* START *
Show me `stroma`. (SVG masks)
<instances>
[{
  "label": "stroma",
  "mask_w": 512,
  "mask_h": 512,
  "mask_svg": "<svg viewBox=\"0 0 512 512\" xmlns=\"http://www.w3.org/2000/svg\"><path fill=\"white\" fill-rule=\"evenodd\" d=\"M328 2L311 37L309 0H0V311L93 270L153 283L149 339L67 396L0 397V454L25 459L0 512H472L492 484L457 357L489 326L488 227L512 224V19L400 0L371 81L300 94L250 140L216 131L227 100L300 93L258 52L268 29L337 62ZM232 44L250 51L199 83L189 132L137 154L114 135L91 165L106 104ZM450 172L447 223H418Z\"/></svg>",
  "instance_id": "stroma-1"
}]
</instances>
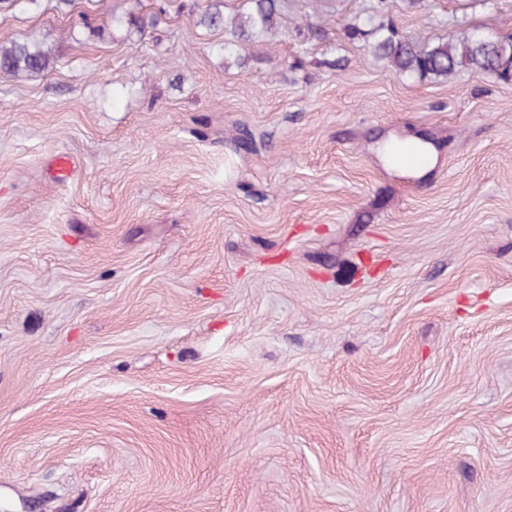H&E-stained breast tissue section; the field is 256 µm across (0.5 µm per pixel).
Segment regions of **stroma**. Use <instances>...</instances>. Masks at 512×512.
<instances>
[{"instance_id":"35a3bbf8","label":"stroma","mask_w":512,"mask_h":512,"mask_svg":"<svg viewBox=\"0 0 512 512\" xmlns=\"http://www.w3.org/2000/svg\"><path fill=\"white\" fill-rule=\"evenodd\" d=\"M207 4L0 0V512H512V78L372 49L512 0ZM253 5L248 13L236 18L240 35L250 39L260 33L271 30L279 15L277 0H252ZM51 52L41 43L12 42L0 46V73H42L53 68Z\"/></svg>"}]
</instances>
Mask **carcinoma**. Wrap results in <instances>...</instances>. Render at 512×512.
Returning a JSON list of instances; mask_svg holds the SVG:
<instances>
[{
    "label": "carcinoma",
    "mask_w": 512,
    "mask_h": 512,
    "mask_svg": "<svg viewBox=\"0 0 512 512\" xmlns=\"http://www.w3.org/2000/svg\"><path fill=\"white\" fill-rule=\"evenodd\" d=\"M223 0H215L197 17L204 28L224 24ZM278 17L277 0H252L249 12L236 18L240 35L250 39L271 30ZM376 50L390 65L410 75L448 76L460 68L512 74V42L482 40L476 36L419 45L399 37L390 29L376 44ZM49 49L36 42H13L0 46V73H42L53 68Z\"/></svg>",
    "instance_id": "cac0c4a2"
}]
</instances>
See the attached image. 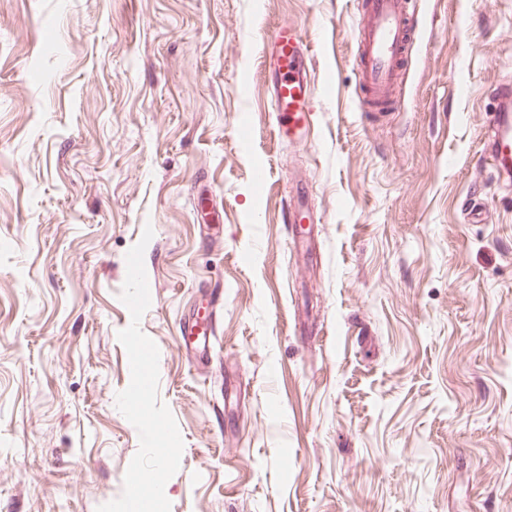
* END *
Skip the pictures and quote each line of the entries above, from the first through the line with "H&E-stained breast tissue", exactly as it appears.

Output for this exercise:
Show me `stroma`. (SVG masks)
<instances>
[{
  "label": "stroma",
  "mask_w": 512,
  "mask_h": 512,
  "mask_svg": "<svg viewBox=\"0 0 512 512\" xmlns=\"http://www.w3.org/2000/svg\"><path fill=\"white\" fill-rule=\"evenodd\" d=\"M328 2L311 37L309 0H0V311L93 270L153 283L149 339L67 396L0 397V454L25 459L0 512H472L492 484L457 357L489 326L488 227L512 224V19L400 0L371 81L300 94L250 140L216 131L227 100L300 93L258 52L268 29L337 62ZM232 44L250 51L199 83L189 132L137 154L114 135L91 165L106 104ZM450 172L447 223H418Z\"/></svg>",
  "instance_id": "stroma-1"
}]
</instances>
H&E-stained breast tissue section; the field is 256 µm across (0.5 µm per pixel).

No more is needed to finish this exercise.